### Exercise aim
Once the pictures are set aside, reproduce the entries below exactly.

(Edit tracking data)

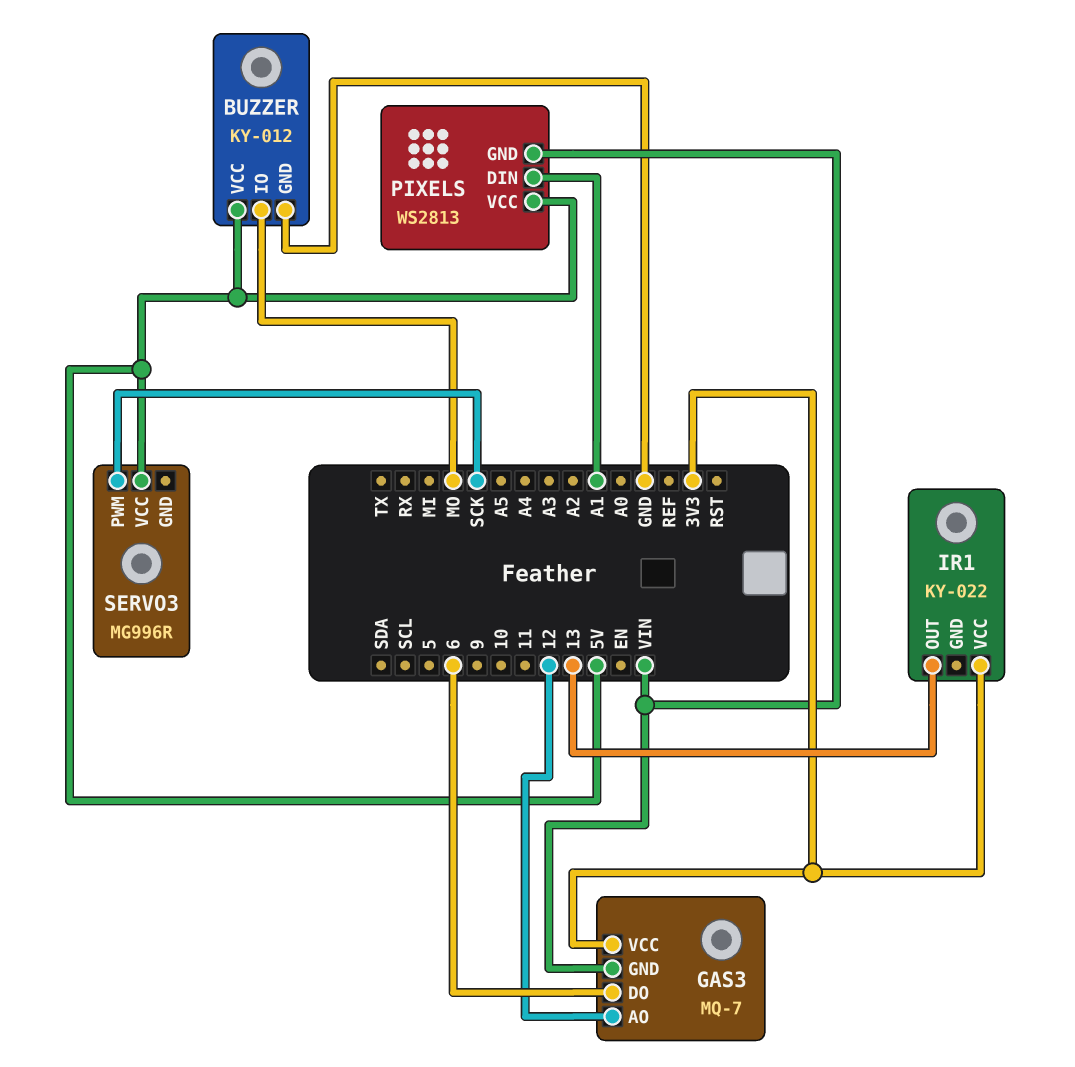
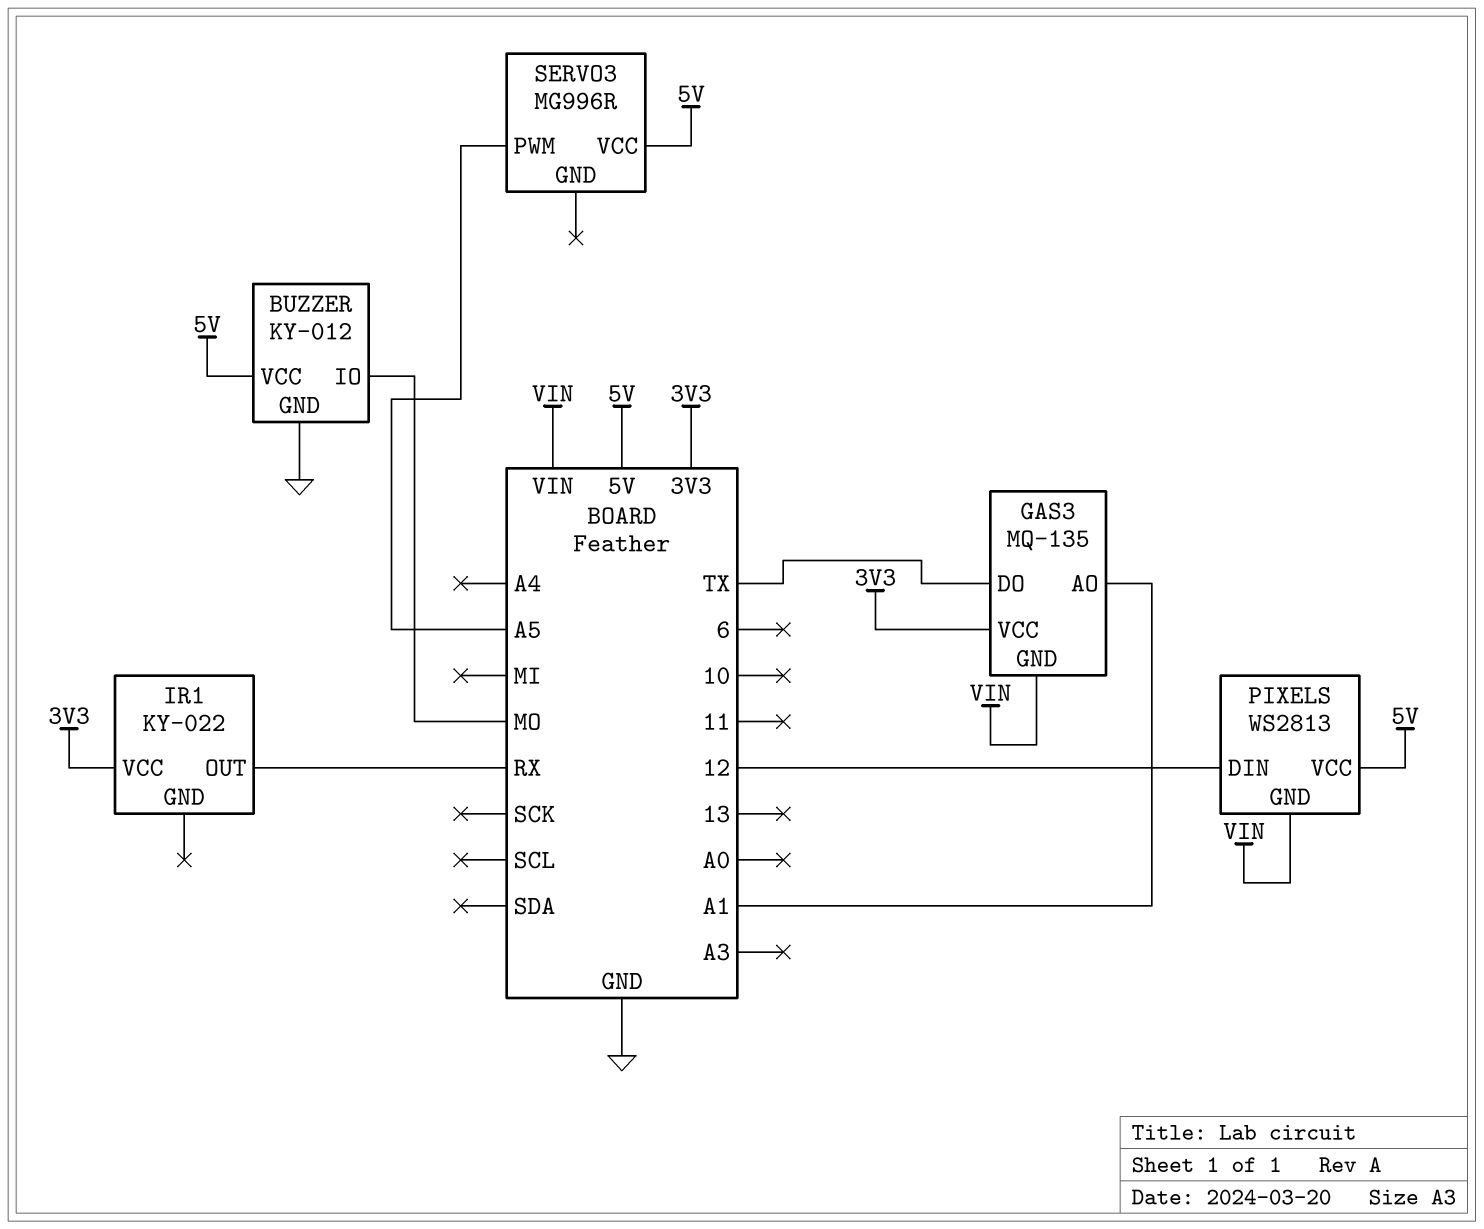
GAS3: MQ-7 -> MQ-135
GAS3 pin AO: 12 -> A1
GAS3 pin DO: 6 -> TX
IR1 pin OUT: 13 -> RX
PIXELS pin DIN: A1 -> 12
SERVO3 pin PWM: SCK -> A5

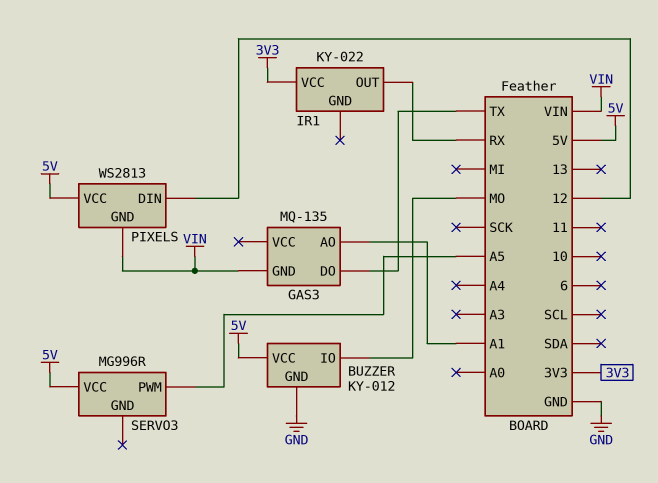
GAS3 pin VCC: 3V3 -> none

### Result of the exercise
GAS3: MQ-7 -> MQ-135
GAS3 pin AO: 12 -> A1
GAS3 pin DO: 6 -> TX
IR1 pin OUT: 13 -> RX
PIXELS pin DIN: A1 -> 12
SERVO3 pin PWM: SCK -> A5

GAS3 pin VCC: 3V3 -> none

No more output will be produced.